[TASK DIRECTIONS]
Which lines below mention "MOSI"? Pick each one out.

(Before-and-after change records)
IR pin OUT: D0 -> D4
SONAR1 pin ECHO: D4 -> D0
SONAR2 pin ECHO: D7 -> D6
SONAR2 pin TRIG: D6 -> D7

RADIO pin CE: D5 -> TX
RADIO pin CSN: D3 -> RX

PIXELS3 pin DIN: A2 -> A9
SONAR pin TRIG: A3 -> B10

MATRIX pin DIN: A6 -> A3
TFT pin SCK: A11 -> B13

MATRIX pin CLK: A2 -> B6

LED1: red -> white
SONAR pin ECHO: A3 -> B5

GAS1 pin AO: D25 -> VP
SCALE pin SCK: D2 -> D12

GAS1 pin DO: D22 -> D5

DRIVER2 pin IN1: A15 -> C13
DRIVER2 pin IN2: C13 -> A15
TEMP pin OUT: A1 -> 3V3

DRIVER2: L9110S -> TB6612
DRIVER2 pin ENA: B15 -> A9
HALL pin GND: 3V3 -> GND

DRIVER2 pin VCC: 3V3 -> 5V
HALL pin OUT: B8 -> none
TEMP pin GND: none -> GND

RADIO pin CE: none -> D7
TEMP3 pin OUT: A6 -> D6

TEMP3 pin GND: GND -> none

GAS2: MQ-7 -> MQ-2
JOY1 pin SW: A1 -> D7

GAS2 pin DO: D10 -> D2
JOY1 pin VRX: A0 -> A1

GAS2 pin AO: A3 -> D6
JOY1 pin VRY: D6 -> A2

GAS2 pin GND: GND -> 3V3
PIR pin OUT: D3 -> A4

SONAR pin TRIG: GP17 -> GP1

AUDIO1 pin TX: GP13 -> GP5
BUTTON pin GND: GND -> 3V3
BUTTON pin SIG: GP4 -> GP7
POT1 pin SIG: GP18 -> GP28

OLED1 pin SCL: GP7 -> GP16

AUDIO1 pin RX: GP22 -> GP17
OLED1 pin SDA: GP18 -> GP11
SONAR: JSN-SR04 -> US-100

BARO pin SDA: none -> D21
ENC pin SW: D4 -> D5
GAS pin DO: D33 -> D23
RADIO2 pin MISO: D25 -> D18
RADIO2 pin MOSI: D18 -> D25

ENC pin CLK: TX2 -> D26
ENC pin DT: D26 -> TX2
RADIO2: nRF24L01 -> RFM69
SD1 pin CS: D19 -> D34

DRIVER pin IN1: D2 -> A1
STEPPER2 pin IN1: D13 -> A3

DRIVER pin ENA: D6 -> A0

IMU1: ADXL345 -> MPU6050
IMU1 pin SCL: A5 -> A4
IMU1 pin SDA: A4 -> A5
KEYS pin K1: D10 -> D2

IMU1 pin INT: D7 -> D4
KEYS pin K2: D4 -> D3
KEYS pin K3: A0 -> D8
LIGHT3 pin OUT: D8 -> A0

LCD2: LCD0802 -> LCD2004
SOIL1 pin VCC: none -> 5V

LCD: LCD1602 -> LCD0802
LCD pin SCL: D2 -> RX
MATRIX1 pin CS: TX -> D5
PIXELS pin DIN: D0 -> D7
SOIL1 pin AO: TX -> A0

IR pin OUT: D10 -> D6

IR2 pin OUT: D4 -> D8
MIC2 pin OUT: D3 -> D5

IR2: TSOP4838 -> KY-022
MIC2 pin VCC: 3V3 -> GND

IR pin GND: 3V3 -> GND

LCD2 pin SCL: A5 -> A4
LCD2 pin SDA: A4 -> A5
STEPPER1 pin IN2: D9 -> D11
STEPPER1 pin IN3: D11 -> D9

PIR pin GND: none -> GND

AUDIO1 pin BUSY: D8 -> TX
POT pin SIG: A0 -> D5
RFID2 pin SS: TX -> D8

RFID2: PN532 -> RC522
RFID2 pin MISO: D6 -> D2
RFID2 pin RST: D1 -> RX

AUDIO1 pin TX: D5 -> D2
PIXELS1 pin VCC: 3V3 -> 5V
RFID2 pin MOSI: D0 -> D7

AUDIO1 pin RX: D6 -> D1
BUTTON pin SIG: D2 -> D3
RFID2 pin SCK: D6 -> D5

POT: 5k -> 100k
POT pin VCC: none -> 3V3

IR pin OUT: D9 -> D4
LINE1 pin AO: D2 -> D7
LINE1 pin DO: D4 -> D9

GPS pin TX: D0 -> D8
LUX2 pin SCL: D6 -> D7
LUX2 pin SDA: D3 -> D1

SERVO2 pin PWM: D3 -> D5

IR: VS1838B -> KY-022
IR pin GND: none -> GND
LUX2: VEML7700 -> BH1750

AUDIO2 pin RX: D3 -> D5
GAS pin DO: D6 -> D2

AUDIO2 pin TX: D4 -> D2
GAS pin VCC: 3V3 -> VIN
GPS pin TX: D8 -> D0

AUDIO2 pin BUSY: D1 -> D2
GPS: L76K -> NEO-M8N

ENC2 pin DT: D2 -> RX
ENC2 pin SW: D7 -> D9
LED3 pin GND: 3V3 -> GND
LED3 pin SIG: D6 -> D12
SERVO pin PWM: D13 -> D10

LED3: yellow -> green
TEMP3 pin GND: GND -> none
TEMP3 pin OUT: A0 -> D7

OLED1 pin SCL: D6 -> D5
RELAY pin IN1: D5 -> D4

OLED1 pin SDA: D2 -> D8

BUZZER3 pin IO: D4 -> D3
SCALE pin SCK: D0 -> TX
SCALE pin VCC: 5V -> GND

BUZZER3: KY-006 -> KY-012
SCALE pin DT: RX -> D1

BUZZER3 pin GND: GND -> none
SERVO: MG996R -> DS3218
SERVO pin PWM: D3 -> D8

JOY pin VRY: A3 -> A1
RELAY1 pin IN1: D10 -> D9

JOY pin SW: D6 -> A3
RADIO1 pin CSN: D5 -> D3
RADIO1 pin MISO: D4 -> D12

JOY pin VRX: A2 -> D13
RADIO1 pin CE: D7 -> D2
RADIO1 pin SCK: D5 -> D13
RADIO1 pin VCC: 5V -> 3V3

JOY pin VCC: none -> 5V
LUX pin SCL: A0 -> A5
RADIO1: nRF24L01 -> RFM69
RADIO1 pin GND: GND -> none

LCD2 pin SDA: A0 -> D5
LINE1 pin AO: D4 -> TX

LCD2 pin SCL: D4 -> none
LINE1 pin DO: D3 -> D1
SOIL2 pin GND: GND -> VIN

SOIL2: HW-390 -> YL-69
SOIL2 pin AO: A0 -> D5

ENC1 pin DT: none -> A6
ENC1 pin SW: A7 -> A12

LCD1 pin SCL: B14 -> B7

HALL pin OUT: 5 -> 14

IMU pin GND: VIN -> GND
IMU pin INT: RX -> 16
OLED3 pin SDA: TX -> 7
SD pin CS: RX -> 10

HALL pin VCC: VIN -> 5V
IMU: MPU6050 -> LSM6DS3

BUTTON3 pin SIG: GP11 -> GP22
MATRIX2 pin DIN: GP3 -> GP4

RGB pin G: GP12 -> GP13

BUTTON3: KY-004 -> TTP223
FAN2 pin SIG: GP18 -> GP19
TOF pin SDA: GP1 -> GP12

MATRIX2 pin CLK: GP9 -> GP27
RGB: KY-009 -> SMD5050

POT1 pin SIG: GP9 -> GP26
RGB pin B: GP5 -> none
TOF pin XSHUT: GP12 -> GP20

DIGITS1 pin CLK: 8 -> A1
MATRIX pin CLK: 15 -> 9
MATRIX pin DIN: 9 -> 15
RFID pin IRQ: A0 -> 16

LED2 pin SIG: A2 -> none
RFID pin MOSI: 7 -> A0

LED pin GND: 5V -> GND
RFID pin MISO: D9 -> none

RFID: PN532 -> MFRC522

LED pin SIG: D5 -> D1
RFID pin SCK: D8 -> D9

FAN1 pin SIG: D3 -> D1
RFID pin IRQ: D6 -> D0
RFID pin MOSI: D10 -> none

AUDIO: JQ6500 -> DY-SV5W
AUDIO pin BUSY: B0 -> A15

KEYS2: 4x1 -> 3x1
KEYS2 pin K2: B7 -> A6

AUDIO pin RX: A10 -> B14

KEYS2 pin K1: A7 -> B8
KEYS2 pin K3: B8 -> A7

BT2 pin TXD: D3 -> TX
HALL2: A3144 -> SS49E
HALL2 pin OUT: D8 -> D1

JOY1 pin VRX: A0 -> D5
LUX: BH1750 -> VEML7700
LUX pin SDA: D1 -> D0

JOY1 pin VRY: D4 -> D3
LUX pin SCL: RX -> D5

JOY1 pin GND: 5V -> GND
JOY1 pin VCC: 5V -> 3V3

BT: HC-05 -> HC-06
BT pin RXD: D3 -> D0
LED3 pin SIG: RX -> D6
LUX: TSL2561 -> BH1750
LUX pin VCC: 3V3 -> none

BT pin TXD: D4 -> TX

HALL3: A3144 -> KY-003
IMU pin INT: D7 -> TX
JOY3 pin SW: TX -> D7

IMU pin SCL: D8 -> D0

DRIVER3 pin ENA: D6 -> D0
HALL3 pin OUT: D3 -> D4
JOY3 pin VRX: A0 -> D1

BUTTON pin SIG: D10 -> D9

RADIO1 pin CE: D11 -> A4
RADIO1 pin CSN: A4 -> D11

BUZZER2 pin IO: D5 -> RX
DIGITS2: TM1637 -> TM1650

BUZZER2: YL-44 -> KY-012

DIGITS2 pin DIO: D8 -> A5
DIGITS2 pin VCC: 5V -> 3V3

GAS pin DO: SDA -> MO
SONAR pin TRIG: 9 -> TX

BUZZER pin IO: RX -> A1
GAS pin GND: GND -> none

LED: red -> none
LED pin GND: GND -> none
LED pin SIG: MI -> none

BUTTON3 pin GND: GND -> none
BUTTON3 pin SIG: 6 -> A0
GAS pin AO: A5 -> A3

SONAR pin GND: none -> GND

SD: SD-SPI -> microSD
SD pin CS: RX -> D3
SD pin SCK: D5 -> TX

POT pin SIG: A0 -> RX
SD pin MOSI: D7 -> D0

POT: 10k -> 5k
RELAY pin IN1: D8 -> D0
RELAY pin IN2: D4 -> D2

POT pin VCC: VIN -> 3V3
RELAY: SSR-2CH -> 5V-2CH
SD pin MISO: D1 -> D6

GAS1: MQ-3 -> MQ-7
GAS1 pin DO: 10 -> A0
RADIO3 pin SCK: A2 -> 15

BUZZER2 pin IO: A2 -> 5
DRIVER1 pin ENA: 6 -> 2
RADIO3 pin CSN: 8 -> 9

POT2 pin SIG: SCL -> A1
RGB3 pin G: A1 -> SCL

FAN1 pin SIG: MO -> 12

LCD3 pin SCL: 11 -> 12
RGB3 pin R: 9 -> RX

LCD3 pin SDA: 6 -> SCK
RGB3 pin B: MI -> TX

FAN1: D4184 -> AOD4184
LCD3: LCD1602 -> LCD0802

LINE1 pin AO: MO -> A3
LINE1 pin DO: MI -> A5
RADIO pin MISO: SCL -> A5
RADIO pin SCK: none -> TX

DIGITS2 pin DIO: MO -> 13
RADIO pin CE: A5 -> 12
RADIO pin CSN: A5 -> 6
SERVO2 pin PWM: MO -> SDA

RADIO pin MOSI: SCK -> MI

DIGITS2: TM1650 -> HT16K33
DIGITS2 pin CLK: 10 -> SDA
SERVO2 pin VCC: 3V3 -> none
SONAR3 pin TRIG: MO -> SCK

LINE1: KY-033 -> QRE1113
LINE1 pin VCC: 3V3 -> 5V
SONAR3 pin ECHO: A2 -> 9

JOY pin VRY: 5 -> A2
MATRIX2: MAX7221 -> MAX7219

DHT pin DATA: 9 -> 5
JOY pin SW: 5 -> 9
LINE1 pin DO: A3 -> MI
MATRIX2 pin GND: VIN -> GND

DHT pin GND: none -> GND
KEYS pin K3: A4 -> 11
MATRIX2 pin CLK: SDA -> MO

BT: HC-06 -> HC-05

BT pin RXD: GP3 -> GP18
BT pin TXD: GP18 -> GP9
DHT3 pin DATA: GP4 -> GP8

[SOLUTION TO THE EXERCISE]
RADIO2 pin MOSI: D18 -> D25
RFID2 pin MOSI: D0 -> D7
RFID pin MOSI: 7 -> A0
RFID pin MOSI: D10 -> none
SD pin MOSI: D7 -> D0
RADIO pin MOSI: SCK -> MI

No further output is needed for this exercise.